Written task
Copy the rows below word for word, from the first one through the line containing "18: (605, 291)", with both ends included.
* * * * * * * * *
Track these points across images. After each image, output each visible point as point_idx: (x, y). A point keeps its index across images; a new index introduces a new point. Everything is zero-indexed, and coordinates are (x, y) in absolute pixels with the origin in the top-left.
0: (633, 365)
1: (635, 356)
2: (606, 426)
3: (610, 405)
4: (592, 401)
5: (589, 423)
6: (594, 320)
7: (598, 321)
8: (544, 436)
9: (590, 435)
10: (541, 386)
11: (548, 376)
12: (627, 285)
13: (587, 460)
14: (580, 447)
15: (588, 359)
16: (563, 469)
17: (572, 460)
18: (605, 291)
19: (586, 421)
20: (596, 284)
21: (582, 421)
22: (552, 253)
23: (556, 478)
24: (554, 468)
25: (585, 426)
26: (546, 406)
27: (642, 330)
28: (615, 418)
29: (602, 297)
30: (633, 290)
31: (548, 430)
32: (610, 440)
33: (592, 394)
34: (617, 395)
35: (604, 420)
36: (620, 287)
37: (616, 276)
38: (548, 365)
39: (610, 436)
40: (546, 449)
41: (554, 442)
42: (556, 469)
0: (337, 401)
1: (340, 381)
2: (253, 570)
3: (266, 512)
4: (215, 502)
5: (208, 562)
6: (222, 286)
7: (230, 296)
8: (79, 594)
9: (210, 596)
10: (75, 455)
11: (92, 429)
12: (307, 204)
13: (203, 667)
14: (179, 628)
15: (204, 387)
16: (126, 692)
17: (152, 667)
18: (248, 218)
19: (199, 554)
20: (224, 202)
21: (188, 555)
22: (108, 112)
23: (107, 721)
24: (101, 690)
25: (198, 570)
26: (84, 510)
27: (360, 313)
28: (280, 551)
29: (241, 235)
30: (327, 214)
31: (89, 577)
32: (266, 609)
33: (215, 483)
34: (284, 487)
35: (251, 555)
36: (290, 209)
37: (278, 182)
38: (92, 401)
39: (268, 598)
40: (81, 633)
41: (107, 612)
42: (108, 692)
* * * * * * * * *
Written answer
Track these points across images. After each image, output each visible point as point_idx: (x, y). A point keeps its index across images; a new index introduces a new point. Everything is zero-indexed, and coordinates are (x, y) in absolute pixels with the origin in the top-left.
0: (633, 365)
1: (635, 356)
2: (606, 426)
3: (610, 405)
4: (592, 401)
5: (589, 423)
6: (594, 320)
7: (598, 321)
8: (544, 436)
9: (590, 435)
10: (541, 386)
11: (548, 376)
12: (627, 285)
13: (587, 460)
14: (580, 447)
15: (588, 359)
16: (563, 469)
17: (572, 460)
18: (605, 291)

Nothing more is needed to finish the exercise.